*** Information supplied ***

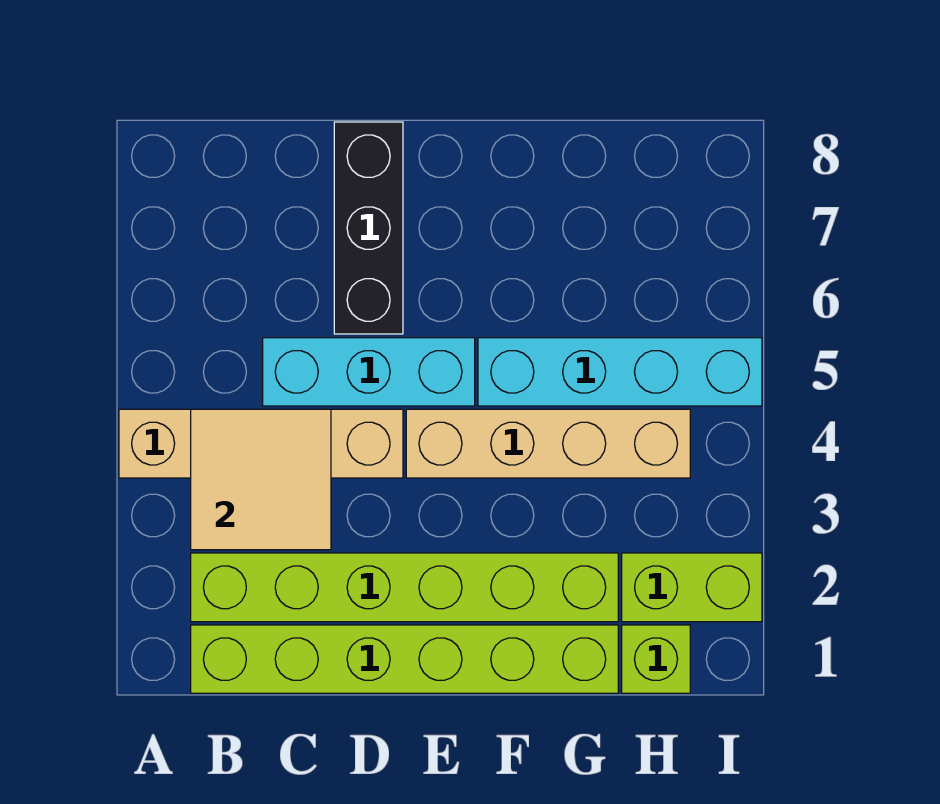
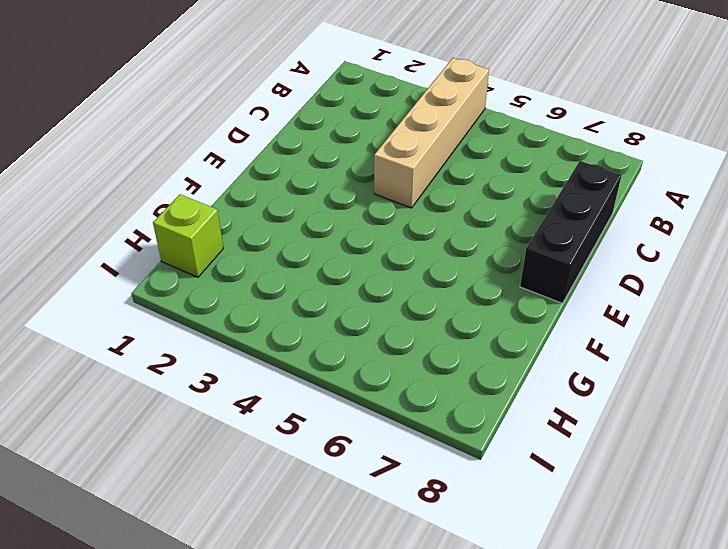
black 1x3 brick [520,161,622,303] -> black 1x3 brick turned to [334,122,403,334]
none -> lime 1x6 brick [191,625,618,693]
none -> lime 1x6 brick [191,553,618,622]

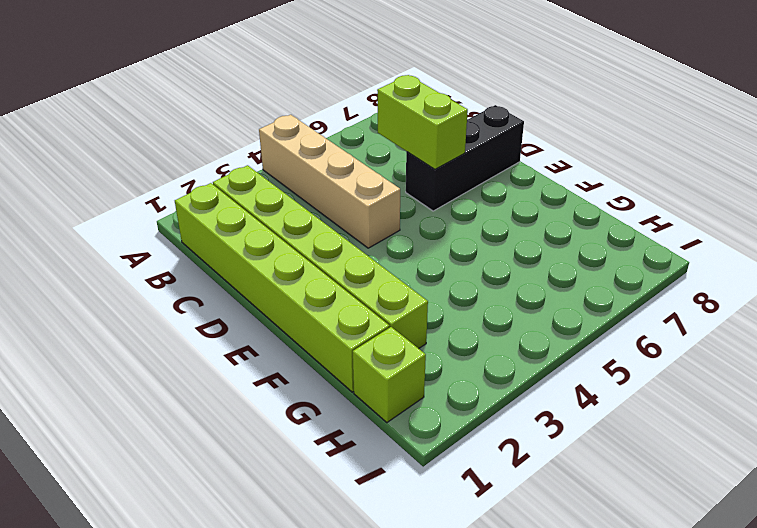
lime 1x2 brick [377,75,468,169] -> lime 1x2 brick moved to [622,553,762,622]
none -> cyan 1x3 brick [263,338,475,406]
none -> tan 1x4 brick [406,409,690,478]

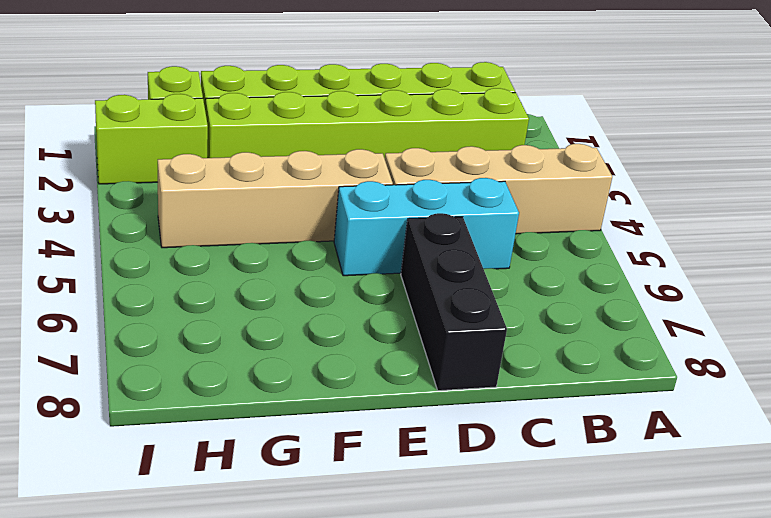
none -> cyan 1x4 brick [478,338,762,406]
none -> tan 2x2 tile [191,409,331,550]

*** End of Information supplied ***

_Task_
What belongs in the answer is each line above, reproduced exactly, and no picture.

_Task answer_
black 1x3 brick [520,161,622,303] -> black 1x3 brick turned to [334,122,403,334]
none -> lime 1x6 brick [191,625,618,693]
none -> lime 1x6 brick [191,553,618,622]

lime 1x2 brick [377,75,468,169] -> lime 1x2 brick moved to [622,553,762,622]
none -> cyan 1x3 brick [263,338,475,406]
none -> tan 1x4 brick [406,409,690,478]

none -> cyan 1x4 brick [478,338,762,406]
none -> tan 2x2 tile [191,409,331,550]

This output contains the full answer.